● **Activity**: Transcribe the records in full.

*** Task material ***

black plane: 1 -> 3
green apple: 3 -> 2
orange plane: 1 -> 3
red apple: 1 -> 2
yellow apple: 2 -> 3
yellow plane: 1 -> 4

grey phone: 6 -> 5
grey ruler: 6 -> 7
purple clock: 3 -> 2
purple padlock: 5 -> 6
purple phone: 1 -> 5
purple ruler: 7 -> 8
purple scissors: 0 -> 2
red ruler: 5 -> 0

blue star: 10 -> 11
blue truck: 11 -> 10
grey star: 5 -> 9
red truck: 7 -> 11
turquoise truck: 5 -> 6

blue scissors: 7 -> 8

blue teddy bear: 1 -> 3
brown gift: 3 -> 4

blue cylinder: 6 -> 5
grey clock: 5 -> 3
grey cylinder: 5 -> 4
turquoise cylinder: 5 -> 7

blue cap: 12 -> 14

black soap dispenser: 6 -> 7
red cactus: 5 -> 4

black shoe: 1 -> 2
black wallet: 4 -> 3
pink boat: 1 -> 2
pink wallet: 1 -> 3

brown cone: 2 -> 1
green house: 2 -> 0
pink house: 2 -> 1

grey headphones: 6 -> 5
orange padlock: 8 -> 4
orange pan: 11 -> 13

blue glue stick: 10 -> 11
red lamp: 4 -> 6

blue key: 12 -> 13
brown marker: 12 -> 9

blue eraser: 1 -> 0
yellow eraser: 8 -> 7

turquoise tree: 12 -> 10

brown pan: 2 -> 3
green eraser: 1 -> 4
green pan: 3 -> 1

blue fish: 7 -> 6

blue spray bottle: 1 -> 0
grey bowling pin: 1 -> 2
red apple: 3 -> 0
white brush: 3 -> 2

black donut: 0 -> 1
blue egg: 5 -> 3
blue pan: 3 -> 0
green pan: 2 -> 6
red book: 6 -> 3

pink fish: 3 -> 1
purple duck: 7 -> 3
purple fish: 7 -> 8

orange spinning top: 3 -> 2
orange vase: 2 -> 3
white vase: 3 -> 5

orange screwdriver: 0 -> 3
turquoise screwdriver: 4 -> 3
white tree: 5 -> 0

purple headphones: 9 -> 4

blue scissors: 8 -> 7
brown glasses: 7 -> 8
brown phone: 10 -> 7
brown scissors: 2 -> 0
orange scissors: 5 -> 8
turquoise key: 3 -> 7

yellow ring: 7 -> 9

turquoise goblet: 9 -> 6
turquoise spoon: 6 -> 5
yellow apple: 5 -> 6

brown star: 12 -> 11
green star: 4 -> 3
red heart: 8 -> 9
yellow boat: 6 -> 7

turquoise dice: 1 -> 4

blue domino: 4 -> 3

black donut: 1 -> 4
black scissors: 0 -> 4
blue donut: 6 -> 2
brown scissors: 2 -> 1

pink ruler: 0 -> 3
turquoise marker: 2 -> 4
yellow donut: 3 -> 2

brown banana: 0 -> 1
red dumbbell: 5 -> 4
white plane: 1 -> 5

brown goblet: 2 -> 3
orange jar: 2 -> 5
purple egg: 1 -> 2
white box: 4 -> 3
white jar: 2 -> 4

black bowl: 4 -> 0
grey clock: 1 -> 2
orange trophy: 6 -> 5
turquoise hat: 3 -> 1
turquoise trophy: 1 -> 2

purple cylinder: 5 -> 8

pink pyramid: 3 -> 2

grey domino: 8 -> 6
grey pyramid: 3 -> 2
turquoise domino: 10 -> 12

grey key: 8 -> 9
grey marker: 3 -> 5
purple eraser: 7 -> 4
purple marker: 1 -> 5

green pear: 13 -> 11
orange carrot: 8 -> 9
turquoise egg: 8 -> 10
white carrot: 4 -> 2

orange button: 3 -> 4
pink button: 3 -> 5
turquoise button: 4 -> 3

***

● **Solution**:
black plane: 1 -> 3
green apple: 3 -> 2
orange plane: 1 -> 3
red apple: 1 -> 2
yellow apple: 2 -> 3
yellow plane: 1 -> 4

grey phone: 6 -> 5
grey ruler: 6 -> 7
purple clock: 3 -> 2
purple padlock: 5 -> 6
purple phone: 1 -> 5
purple ruler: 7 -> 8
purple scissors: 0 -> 2
red ruler: 5 -> 0

blue star: 10 -> 11
blue truck: 11 -> 10
grey star: 5 -> 9
red truck: 7 -> 11
turquoise truck: 5 -> 6

blue scissors: 7 -> 8

blue teddy bear: 1 -> 3
brown gift: 3 -> 4

blue cylinder: 6 -> 5
grey clock: 5 -> 3
grey cylinder: 5 -> 4
turquoise cylinder: 5 -> 7

blue cap: 12 -> 14

black soap dispenser: 6 -> 7
red cactus: 5 -> 4

black shoe: 1 -> 2
black wallet: 4 -> 3
pink boat: 1 -> 2
pink wallet: 1 -> 3

brown cone: 2 -> 1
green house: 2 -> 0
pink house: 2 -> 1

grey headphones: 6 -> 5
orange padlock: 8 -> 4
orange pan: 11 -> 13

blue glue stick: 10 -> 11
red lamp: 4 -> 6

blue key: 12 -> 13
brown marker: 12 -> 9

blue eraser: 1 -> 0
yellow eraser: 8 -> 7

turquoise tree: 12 -> 10

brown pan: 2 -> 3
green eraser: 1 -> 4
green pan: 3 -> 1

blue fish: 7 -> 6

blue spray bottle: 1 -> 0
grey bowling pin: 1 -> 2
red apple: 3 -> 0
white brush: 3 -> 2

black donut: 0 -> 1
blue egg: 5 -> 3
blue pan: 3 -> 0
green pan: 2 -> 6
red book: 6 -> 3

pink fish: 3 -> 1
purple duck: 7 -> 3
purple fish: 7 -> 8

orange spinning top: 3 -> 2
orange vase: 2 -> 3
white vase: 3 -> 5

orange screwdriver: 0 -> 3
turquoise screwdriver: 4 -> 3
white tree: 5 -> 0

purple headphones: 9 -> 4

blue scissors: 8 -> 7
brown glasses: 7 -> 8
brown phone: 10 -> 7
brown scissors: 2 -> 0
orange scissors: 5 -> 8
turquoise key: 3 -> 7

yellow ring: 7 -> 9

turquoise goblet: 9 -> 6
turquoise spoon: 6 -> 5
yellow apple: 5 -> 6

brown star: 12 -> 11
green star: 4 -> 3
red heart: 8 -> 9
yellow boat: 6 -> 7

turquoise dice: 1 -> 4

blue domino: 4 -> 3

black donut: 1 -> 4
black scissors: 0 -> 4
blue donut: 6 -> 2
brown scissors: 2 -> 1

pink ruler: 0 -> 3
turquoise marker: 2 -> 4
yellow donut: 3 -> 2

brown banana: 0 -> 1
red dumbbell: 5 -> 4
white plane: 1 -> 5

brown goblet: 2 -> 3
orange jar: 2 -> 5
purple egg: 1 -> 2
white box: 4 -> 3
white jar: 2 -> 4

black bowl: 4 -> 0
grey clock: 1 -> 2
orange trophy: 6 -> 5
turquoise hat: 3 -> 1
turquoise trophy: 1 -> 2

purple cylinder: 5 -> 8

pink pyramid: 3 -> 2

grey domino: 8 -> 6
grey pyramid: 3 -> 2
turquoise domino: 10 -> 12

grey key: 8 -> 9
grey marker: 3 -> 5
purple eraser: 7 -> 4
purple marker: 1 -> 5

green pear: 13 -> 11
orange carrot: 8 -> 9
turquoise egg: 8 -> 10
white carrot: 4 -> 2

orange button: 3 -> 4
pink button: 3 -> 5
turquoise button: 4 -> 3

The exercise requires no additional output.